### Directions
Reproduce the lines below verbatim. Pictures are to be omitted.

### Stored data
::::::

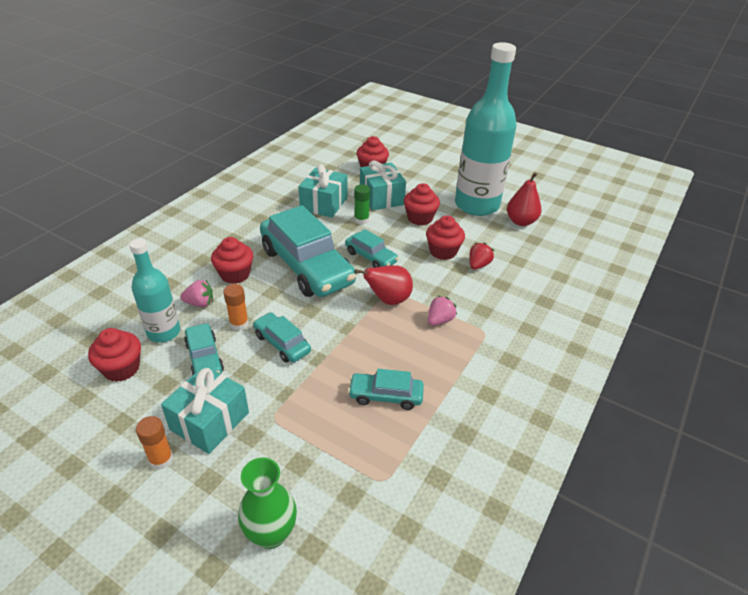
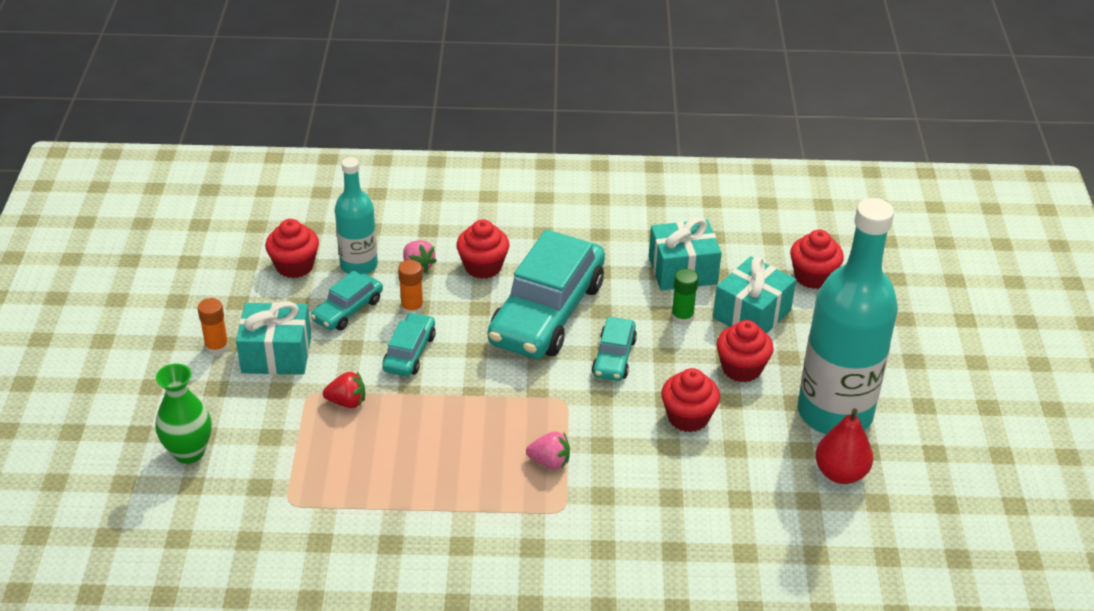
camera: 60 degrees right, 0 degrees up
turquoise car [348,369,424,410] -> none
red pear [354,265,413,305] -> none
red strawberry [469,243,494,270] -> red strawberry moved to [323,372,365,408]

::::::

### Exercise answer
camera: 60 degrees right, 0 degrees up
turquoise car [348,369,424,410] -> none
red pear [354,265,413,305] -> none
red strawberry [469,243,494,270] -> red strawberry moved to [323,372,365,408]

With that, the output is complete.